Exactly as they appear below, repeat the lines from the one with "before: cobalt heart shape" through the one with "pos1: [557, 99, 631, 153]", and no others.

⁂

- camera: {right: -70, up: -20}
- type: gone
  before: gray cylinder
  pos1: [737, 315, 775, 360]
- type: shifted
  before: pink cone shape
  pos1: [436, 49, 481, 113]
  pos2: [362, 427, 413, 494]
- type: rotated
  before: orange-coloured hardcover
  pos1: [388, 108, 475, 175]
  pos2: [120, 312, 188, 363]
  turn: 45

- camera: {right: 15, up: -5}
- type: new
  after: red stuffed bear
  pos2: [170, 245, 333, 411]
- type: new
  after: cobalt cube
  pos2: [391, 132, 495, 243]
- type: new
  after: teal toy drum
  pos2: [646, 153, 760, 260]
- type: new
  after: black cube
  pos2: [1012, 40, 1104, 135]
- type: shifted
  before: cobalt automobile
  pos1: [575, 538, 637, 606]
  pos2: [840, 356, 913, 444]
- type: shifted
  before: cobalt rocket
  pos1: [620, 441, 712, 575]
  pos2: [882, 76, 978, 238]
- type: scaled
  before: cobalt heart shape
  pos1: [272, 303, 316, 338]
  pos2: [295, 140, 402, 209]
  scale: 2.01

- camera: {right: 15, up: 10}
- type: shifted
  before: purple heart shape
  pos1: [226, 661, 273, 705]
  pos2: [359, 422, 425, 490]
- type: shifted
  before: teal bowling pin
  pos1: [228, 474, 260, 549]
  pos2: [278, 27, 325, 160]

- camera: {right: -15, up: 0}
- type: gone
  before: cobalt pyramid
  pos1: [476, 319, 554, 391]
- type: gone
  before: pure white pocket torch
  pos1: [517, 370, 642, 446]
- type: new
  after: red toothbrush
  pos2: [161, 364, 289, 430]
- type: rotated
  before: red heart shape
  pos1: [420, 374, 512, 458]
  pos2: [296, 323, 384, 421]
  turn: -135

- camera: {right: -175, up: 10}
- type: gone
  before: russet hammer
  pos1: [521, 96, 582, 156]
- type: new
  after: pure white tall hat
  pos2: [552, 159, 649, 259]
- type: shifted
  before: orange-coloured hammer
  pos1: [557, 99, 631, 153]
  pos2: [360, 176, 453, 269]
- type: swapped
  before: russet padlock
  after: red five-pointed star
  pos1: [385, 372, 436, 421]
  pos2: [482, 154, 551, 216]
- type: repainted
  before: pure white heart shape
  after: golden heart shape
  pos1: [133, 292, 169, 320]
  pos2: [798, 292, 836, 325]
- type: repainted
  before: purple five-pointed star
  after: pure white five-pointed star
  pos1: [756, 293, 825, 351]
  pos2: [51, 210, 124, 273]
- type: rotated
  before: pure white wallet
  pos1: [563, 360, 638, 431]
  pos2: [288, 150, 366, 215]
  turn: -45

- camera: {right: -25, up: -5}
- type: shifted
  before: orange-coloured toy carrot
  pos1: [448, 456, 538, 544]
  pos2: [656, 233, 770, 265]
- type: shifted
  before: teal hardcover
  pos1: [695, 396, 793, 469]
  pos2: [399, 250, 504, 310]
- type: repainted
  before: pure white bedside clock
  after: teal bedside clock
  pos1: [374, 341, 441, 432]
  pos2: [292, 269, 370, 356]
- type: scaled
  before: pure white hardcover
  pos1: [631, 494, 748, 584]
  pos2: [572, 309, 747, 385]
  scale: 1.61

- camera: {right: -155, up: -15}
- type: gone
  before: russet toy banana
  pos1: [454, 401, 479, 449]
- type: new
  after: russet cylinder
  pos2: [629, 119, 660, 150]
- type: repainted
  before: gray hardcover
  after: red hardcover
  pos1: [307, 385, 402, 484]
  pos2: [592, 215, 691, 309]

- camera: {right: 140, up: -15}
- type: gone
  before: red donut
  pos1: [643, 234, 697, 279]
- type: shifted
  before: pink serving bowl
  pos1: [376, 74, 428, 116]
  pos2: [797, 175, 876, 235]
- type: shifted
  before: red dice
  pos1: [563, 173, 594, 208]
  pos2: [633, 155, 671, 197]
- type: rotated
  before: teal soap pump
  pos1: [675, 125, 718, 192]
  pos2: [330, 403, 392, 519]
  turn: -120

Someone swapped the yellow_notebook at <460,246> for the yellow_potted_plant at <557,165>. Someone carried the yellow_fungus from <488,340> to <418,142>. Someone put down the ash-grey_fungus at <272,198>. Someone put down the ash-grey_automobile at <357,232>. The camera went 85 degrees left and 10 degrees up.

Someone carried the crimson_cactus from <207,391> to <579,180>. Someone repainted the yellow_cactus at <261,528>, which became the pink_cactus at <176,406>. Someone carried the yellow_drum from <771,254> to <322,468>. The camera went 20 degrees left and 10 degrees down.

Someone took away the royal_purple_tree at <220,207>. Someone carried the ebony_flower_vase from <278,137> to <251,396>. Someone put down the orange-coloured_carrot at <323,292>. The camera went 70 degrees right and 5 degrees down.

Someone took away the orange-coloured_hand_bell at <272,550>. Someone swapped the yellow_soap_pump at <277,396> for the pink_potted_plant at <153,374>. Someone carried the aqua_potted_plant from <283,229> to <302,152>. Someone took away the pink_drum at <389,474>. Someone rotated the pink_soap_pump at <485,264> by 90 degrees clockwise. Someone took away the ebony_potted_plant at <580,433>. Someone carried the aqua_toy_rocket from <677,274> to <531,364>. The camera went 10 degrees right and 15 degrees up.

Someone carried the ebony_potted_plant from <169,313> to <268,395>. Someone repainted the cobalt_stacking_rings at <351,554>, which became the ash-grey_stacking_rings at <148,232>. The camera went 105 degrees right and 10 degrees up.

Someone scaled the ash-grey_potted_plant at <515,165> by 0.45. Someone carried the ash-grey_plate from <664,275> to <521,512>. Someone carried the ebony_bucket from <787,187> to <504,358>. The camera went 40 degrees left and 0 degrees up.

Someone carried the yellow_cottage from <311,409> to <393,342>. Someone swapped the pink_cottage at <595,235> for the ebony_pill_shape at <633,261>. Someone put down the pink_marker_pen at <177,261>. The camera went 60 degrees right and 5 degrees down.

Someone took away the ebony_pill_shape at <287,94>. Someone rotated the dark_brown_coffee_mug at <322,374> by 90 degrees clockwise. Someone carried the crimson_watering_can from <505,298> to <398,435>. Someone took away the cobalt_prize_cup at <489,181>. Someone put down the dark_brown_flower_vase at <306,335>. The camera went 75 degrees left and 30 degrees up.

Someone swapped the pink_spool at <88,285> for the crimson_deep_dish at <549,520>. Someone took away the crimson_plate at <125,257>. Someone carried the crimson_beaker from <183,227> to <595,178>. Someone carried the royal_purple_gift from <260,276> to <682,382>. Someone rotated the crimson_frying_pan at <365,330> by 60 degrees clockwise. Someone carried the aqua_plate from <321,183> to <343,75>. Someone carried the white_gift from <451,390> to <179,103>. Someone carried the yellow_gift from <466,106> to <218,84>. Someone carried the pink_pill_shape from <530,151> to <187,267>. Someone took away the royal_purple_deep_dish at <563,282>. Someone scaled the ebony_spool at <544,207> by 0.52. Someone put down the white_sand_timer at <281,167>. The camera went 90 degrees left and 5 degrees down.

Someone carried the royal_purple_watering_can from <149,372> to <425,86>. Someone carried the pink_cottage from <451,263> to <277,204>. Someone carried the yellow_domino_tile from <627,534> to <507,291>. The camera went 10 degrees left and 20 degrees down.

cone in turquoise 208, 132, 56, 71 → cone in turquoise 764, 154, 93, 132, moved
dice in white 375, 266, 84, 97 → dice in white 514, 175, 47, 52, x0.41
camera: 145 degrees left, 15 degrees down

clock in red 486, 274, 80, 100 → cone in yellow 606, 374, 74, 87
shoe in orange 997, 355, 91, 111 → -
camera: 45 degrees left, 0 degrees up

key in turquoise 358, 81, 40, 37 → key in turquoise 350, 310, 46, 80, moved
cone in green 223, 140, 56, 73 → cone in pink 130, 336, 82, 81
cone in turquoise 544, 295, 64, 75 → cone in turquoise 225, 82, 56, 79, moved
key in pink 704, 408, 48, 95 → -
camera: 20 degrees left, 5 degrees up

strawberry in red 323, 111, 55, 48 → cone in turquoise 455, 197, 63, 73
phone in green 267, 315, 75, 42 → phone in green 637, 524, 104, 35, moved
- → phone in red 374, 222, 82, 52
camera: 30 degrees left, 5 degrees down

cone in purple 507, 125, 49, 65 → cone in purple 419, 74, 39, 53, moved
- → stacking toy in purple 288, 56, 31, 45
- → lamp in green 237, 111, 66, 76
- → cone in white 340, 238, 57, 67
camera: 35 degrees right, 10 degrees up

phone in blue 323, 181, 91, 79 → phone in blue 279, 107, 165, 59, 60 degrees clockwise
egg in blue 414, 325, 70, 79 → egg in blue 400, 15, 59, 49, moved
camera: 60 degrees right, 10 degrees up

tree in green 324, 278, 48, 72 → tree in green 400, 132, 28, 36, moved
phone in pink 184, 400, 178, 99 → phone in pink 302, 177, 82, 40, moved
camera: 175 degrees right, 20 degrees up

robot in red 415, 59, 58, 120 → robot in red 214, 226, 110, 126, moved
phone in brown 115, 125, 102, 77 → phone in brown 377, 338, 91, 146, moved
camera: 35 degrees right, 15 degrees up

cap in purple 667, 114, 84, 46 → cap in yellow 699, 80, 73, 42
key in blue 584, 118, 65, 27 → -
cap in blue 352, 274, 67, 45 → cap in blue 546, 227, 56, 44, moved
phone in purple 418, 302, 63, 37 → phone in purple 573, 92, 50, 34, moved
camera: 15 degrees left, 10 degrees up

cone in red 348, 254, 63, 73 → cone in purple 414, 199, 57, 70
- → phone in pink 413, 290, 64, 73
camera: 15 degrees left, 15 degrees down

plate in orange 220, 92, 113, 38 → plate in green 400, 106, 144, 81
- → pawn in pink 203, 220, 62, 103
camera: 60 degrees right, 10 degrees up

⁂

### Response
  before: cobalt heart shape
  pos1: [272, 303, 316, 338]
  pos2: [295, 140, 402, 209]
  scale: 2.01

- camera: {right: 15, up: 10}
- type: shifted
  before: purple heart shape
  pos1: [226, 661, 273, 705]
  pos2: [359, 422, 425, 490]
- type: shifted
  before: teal bowling pin
  pos1: [228, 474, 260, 549]
  pos2: [278, 27, 325, 160]

- camera: {right: -15, up: 0}
- type: gone
  before: cobalt pyramid
  pos1: [476, 319, 554, 391]
- type: gone
  before: pure white pocket torch
  pos1: [517, 370, 642, 446]
- type: new
  after: red toothbrush
  pos2: [161, 364, 289, 430]
- type: rotated
  before: red heart shape
  pos1: [420, 374, 512, 458]
  pos2: [296, 323, 384, 421]
  turn: -135

- camera: {right: -175, up: 10}
- type: gone
  before: russet hammer
  pos1: [521, 96, 582, 156]
- type: new
  after: pure white tall hat
  pos2: [552, 159, 649, 259]
- type: shifted
  before: orange-coloured hammer
  pos1: [557, 99, 631, 153]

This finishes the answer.